What the task requires >>
Images appear in the records below; leave them out and repeat everything else exactly.

»»

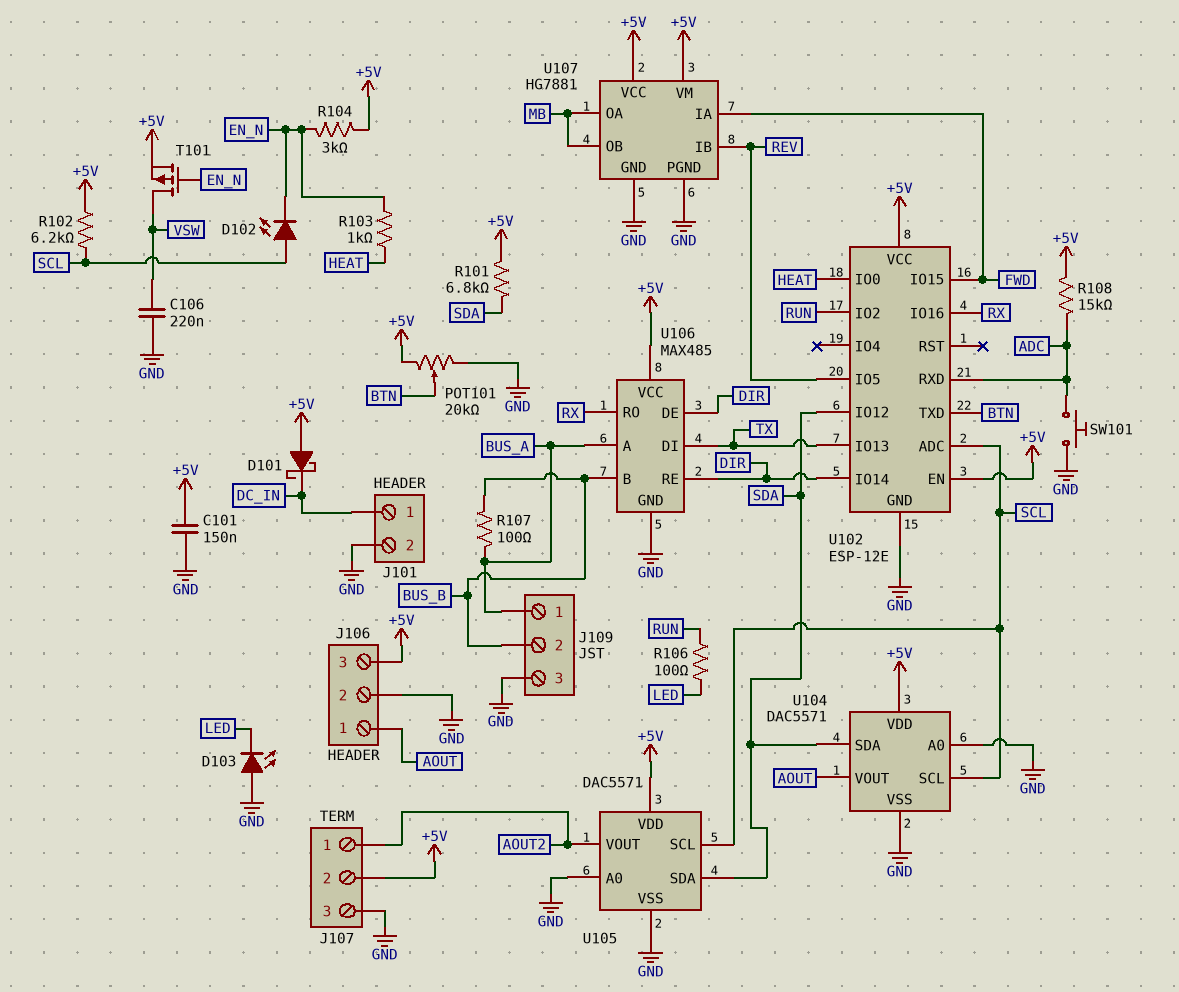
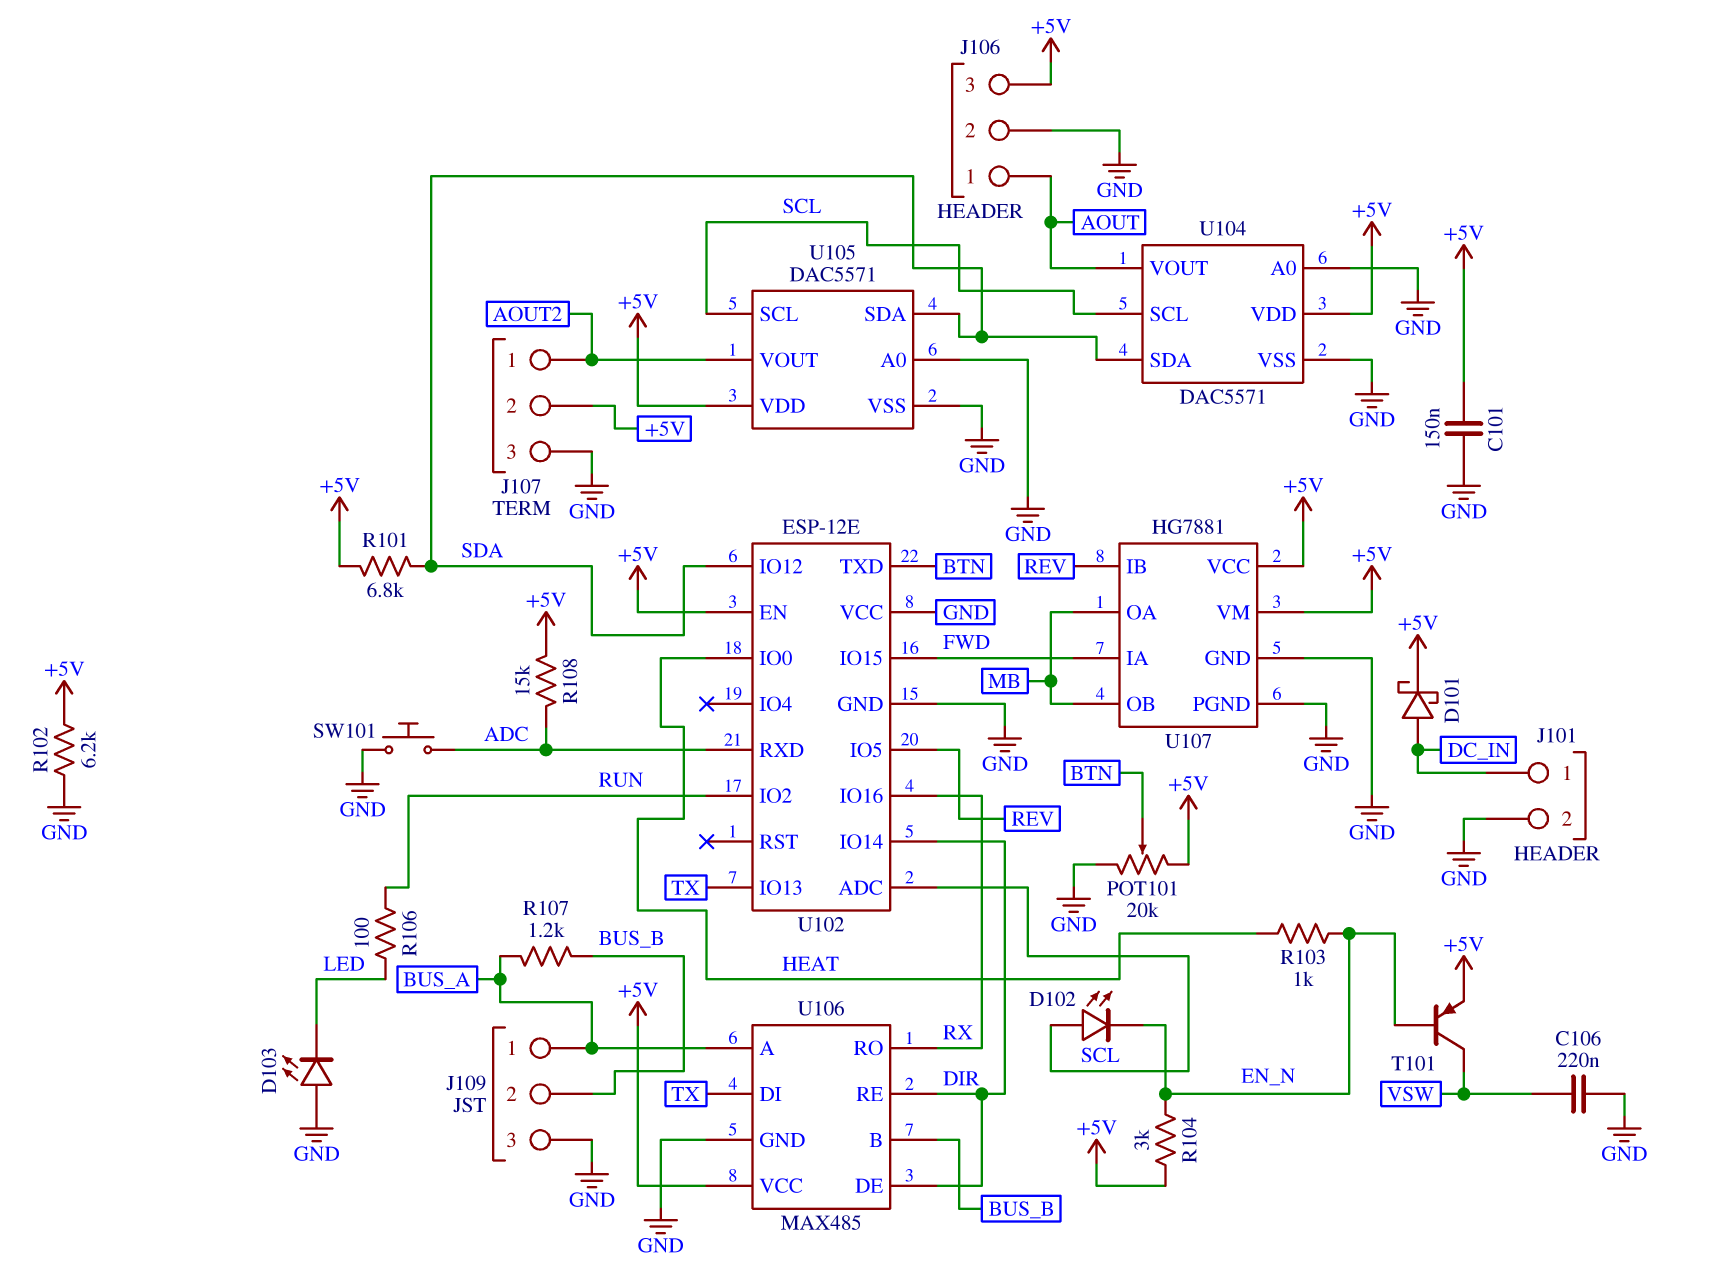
D101: schottky (A +5V, K DC_IN) -> schottky (A DC_IN, K +5V)
R102: 6.2k (+5V, SCL) -> 6.2k (+5V, GND)
R107: 100 (BUS_A, BUS_B) -> 1.2k (BUS_A, BUS_B)
T101: PMOS (G EN_N, D VSW, S +5V) -> PNP (B EN_N, C VSW, E +5V)
U102 pin VCC: +5V -> GND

««

Answer box >>
D101: schottky (A +5V, K DC_IN) -> schottky (A DC_IN, K +5V)
R102: 6.2k (+5V, SCL) -> 6.2k (+5V, GND)
R107: 100 (BUS_A, BUS_B) -> 1.2k (BUS_A, BUS_B)
T101: PMOS (G EN_N, D VSW, S +5V) -> PNP (B EN_N, C VSW, E +5V)
U102 pin VCC: +5V -> GND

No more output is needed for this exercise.